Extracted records
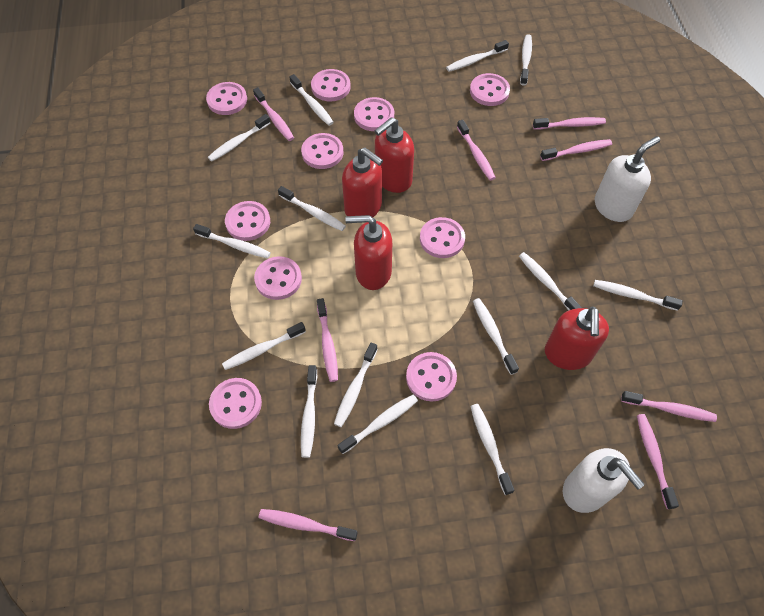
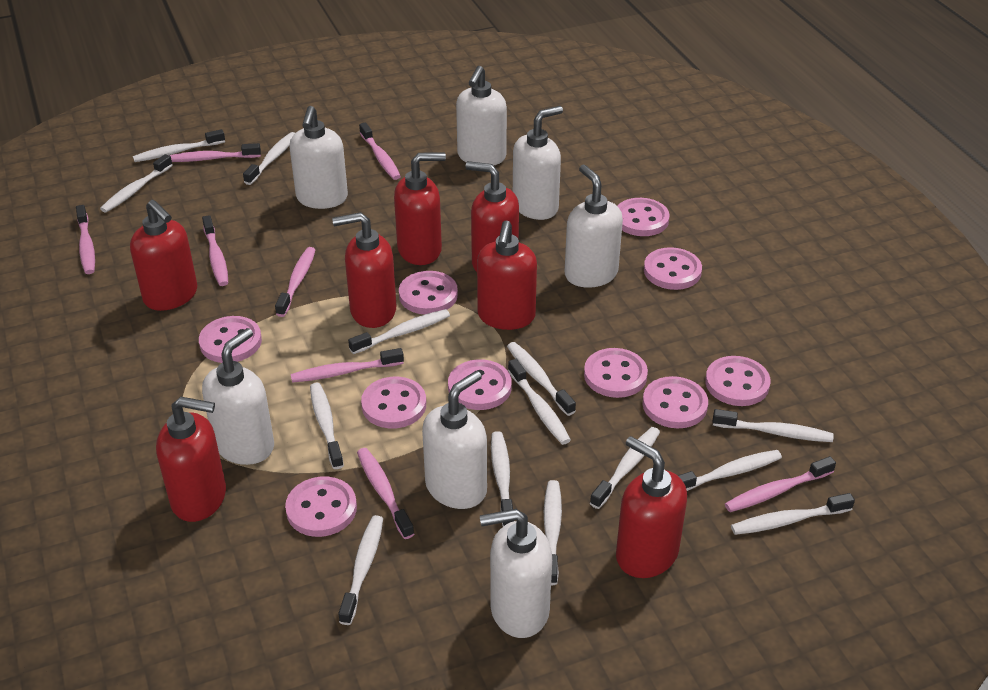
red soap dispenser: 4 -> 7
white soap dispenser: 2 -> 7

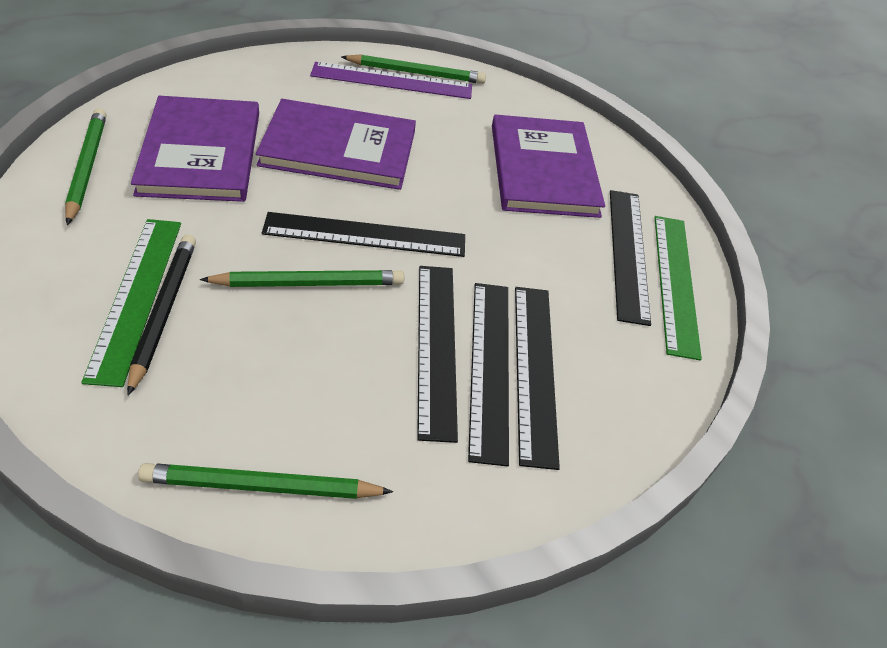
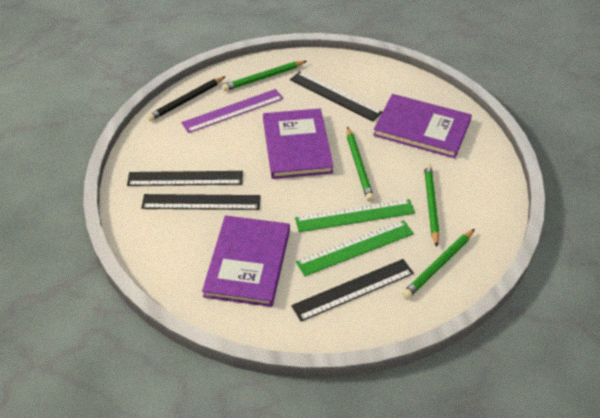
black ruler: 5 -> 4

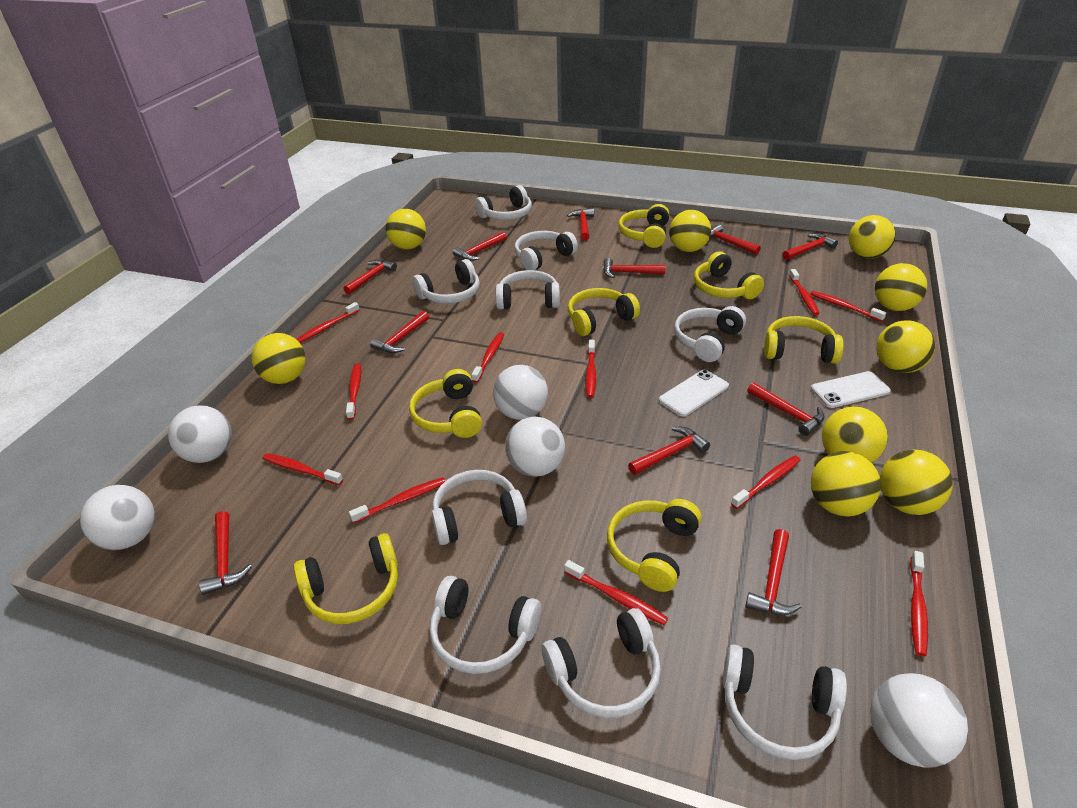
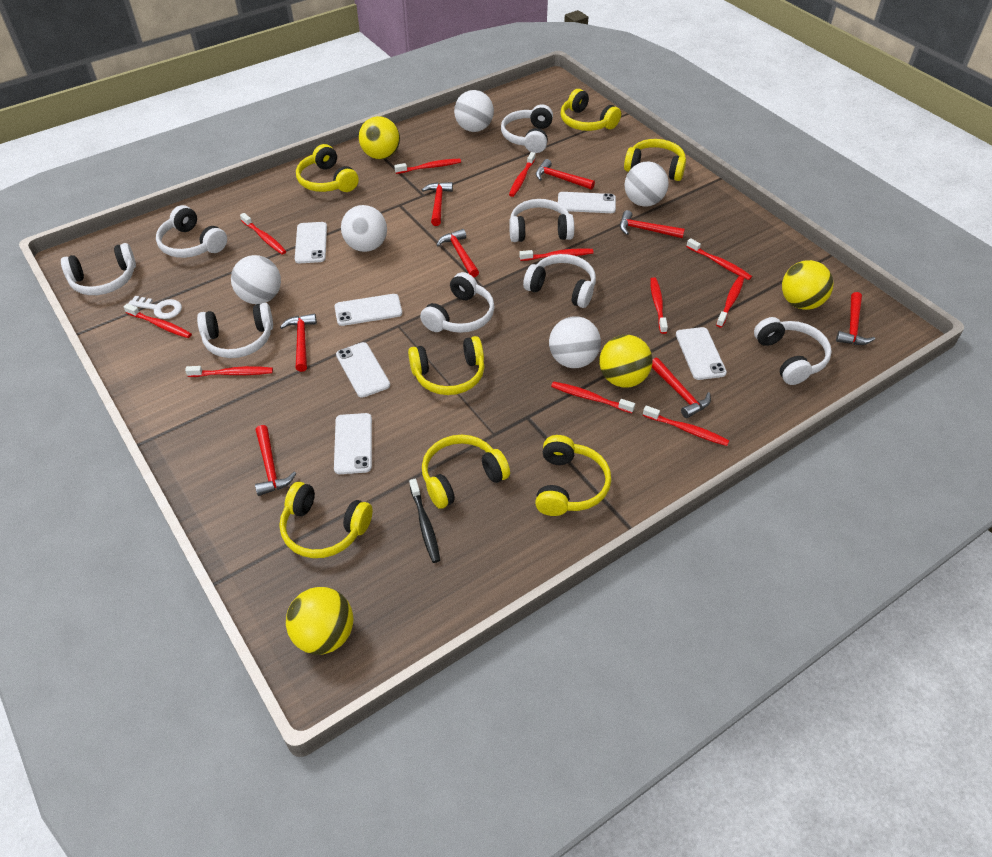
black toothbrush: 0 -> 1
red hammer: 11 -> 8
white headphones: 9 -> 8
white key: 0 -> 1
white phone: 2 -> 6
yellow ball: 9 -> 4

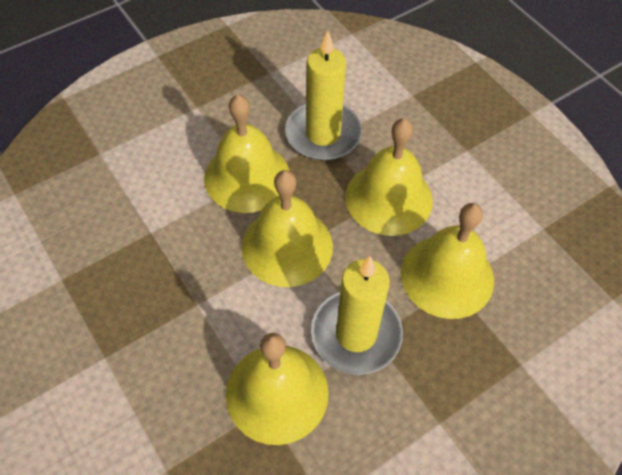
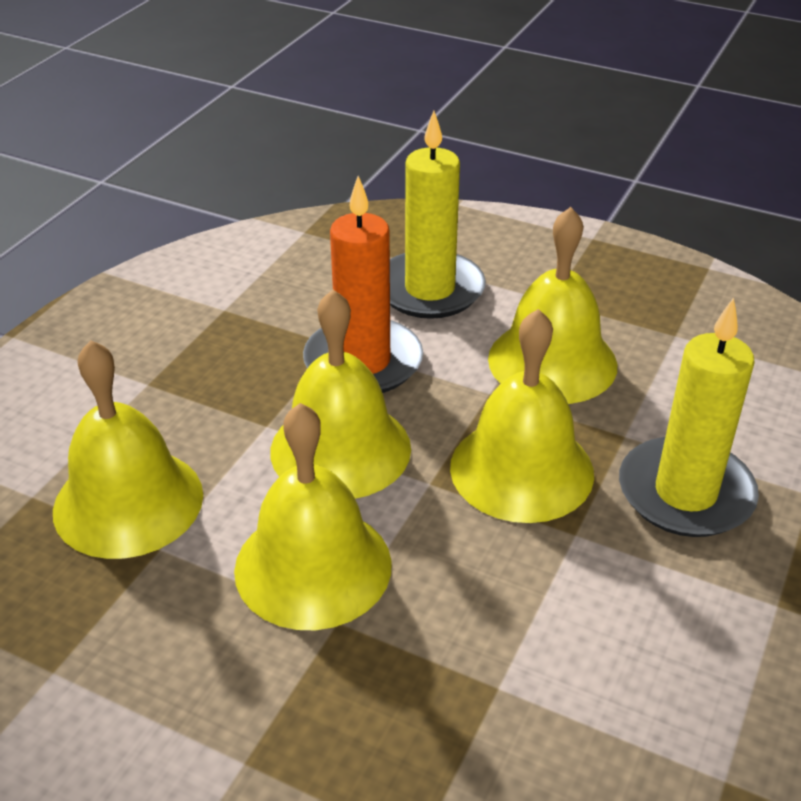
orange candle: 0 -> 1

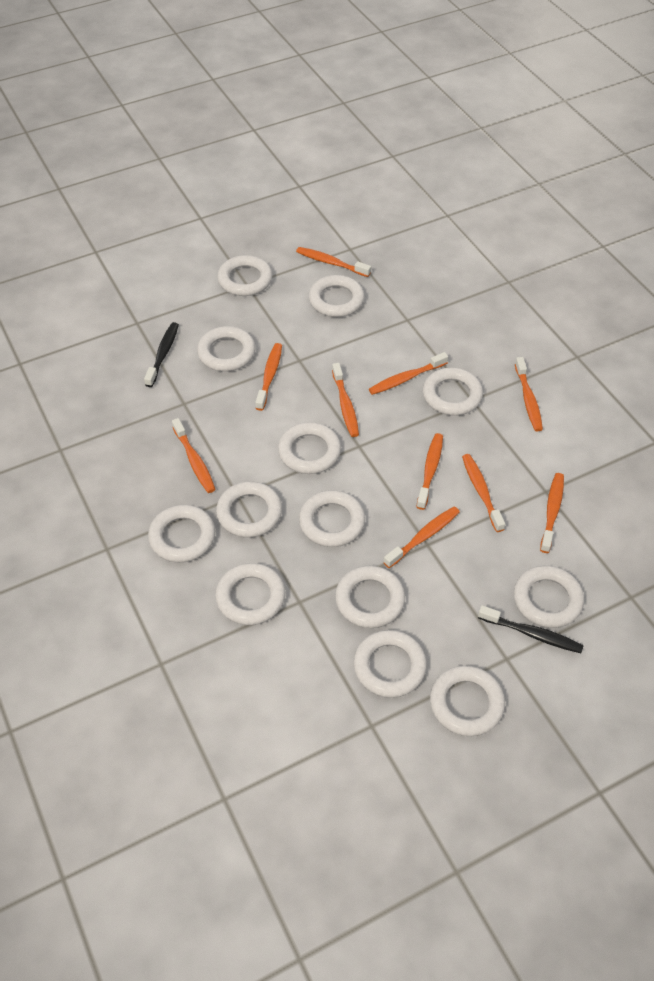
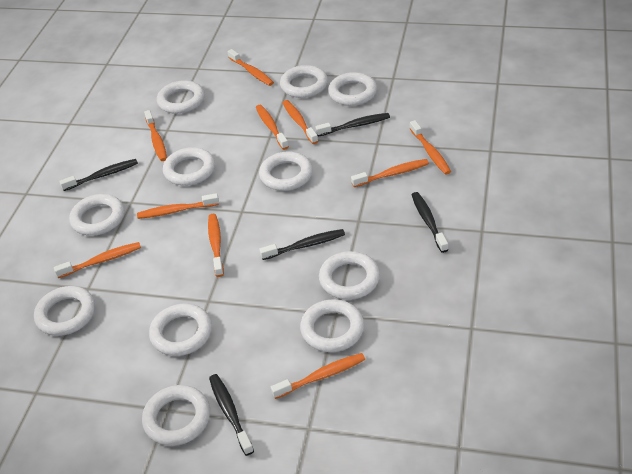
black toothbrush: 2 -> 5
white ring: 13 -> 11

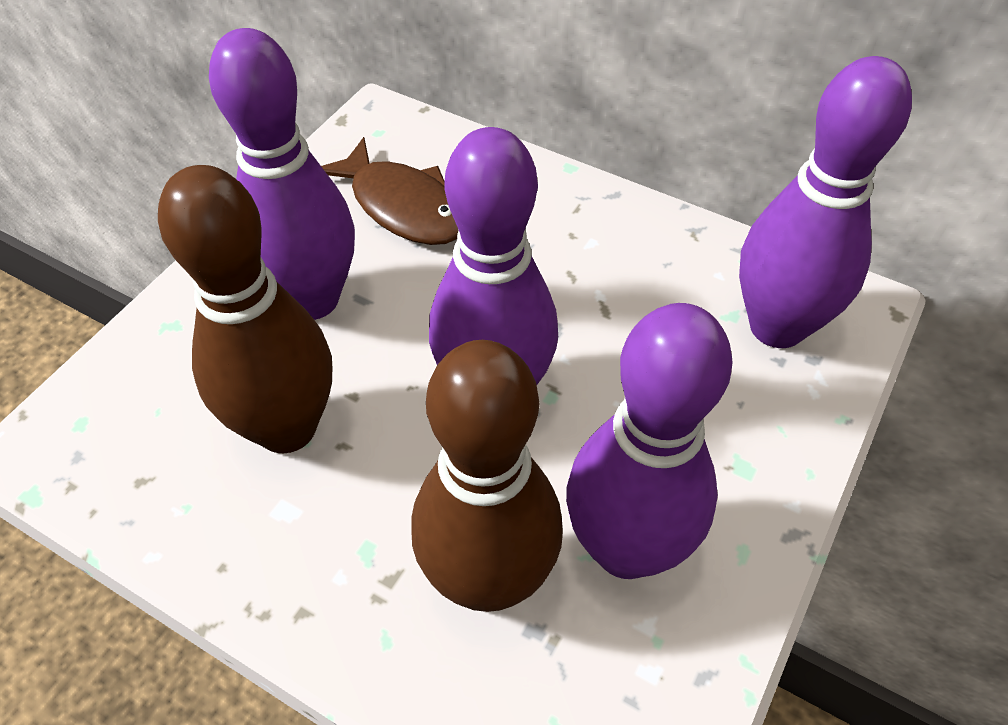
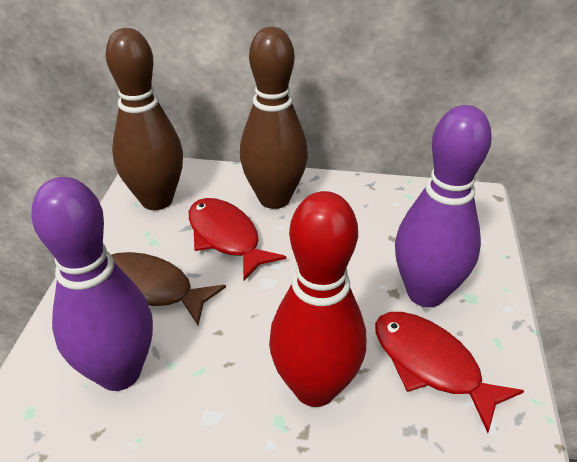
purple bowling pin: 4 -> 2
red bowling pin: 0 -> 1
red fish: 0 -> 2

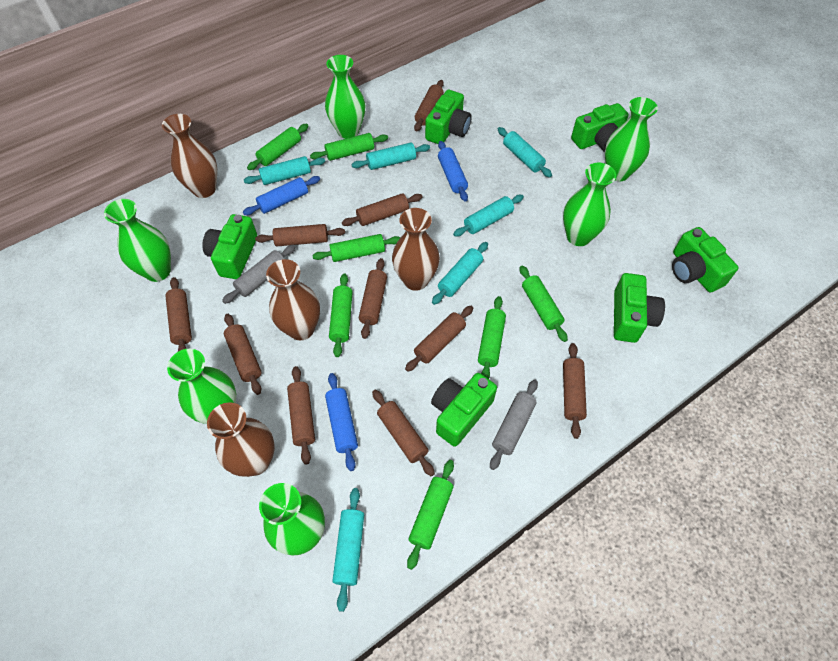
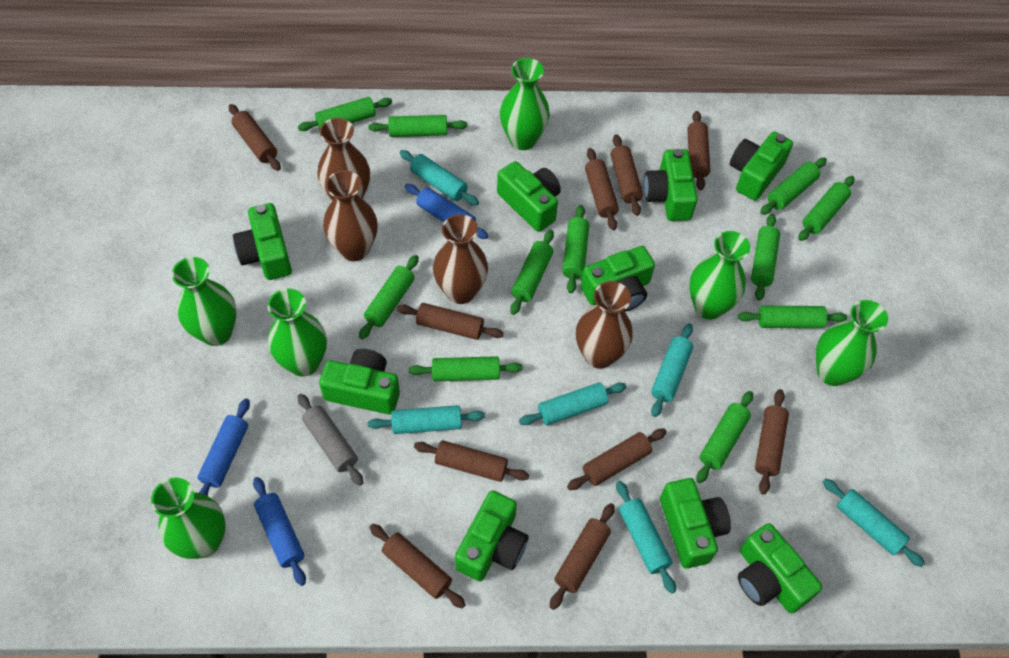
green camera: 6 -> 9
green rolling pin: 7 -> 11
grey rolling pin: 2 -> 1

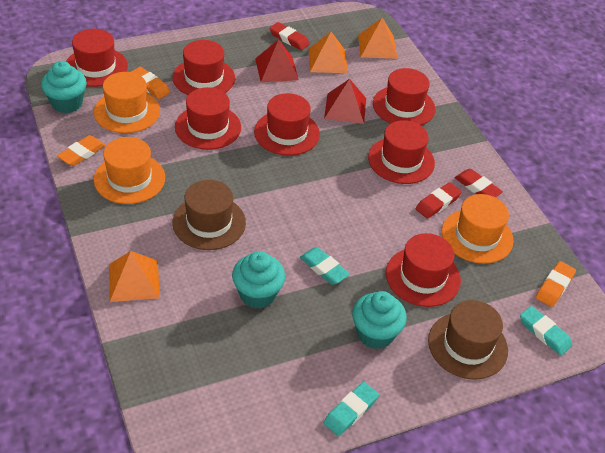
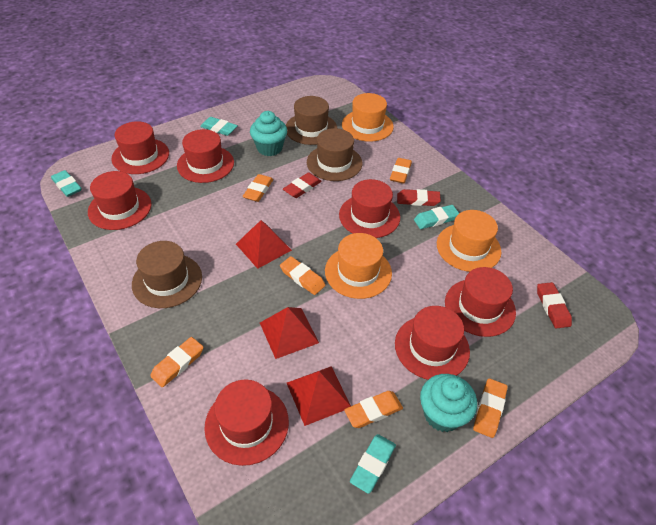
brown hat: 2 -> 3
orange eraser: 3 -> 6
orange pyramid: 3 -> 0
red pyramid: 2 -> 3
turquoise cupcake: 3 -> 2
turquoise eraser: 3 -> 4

• **What you will do**
Skip the pictures and retype exactly the lines from the one that contains "green camera: 6 -> 9" to the last line of the records.

• **Your response**
green camera: 6 -> 9
green rolling pin: 7 -> 11
grey rolling pin: 2 -> 1

brown hat: 2 -> 3
orange eraser: 3 -> 6
orange pyramid: 3 -> 0
red pyramid: 2 -> 3
turquoise cupcake: 3 -> 2
turquoise eraser: 3 -> 4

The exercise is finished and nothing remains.